* HOW TO COMPLETE THIS TASK
In the records below, find the line with "black brick E6:G6" and the line with "none -> cyan slope L2:M4 level 1 top M". Print both exactly, along with every line between them, and no other line.

* EXTRACTED MATERIAL

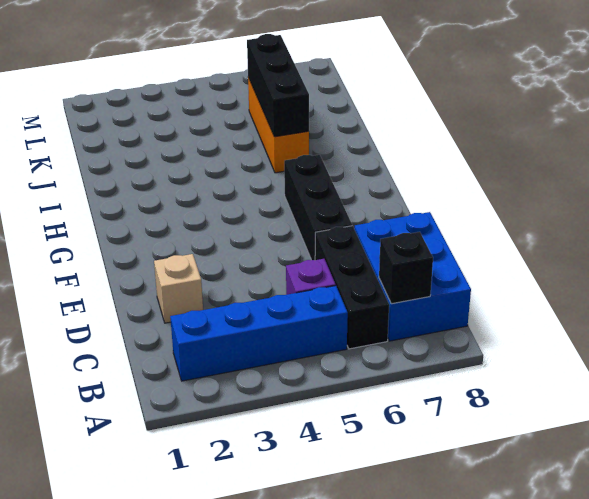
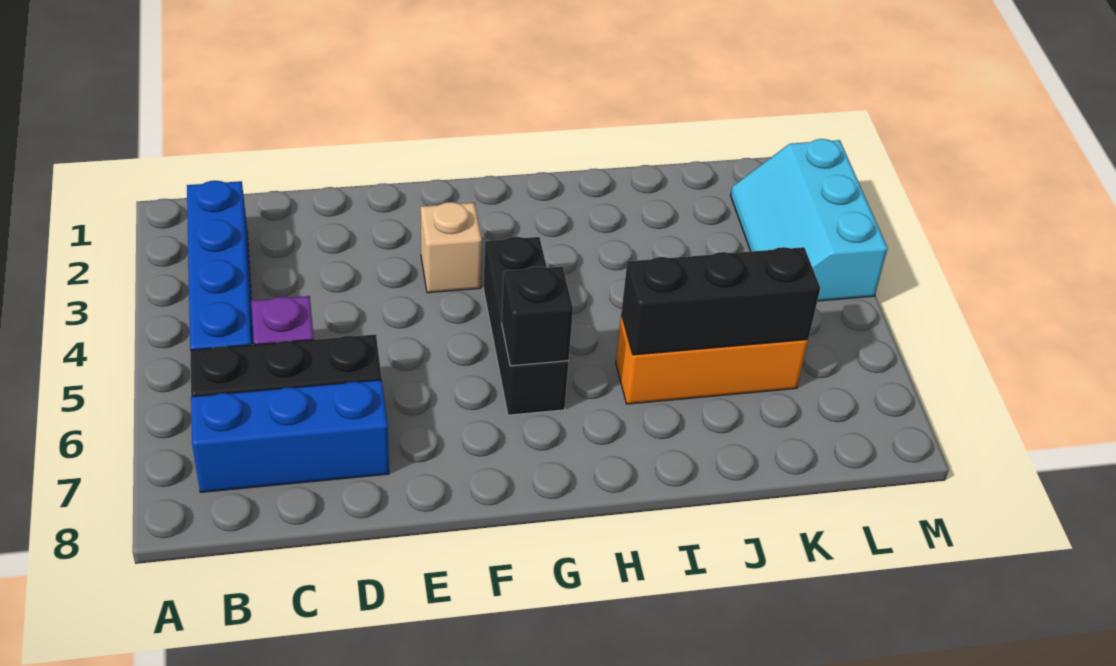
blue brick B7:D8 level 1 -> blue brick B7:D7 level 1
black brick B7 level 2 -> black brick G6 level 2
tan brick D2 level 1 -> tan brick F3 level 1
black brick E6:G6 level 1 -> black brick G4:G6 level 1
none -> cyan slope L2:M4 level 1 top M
--
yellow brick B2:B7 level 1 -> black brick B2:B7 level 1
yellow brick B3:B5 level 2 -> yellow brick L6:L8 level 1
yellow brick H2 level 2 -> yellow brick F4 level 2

* ANSWER SECTION
black brick E6:G6 level 1 -> black brick G4:G6 level 1
none -> cyan slope L2:M4 level 1 top M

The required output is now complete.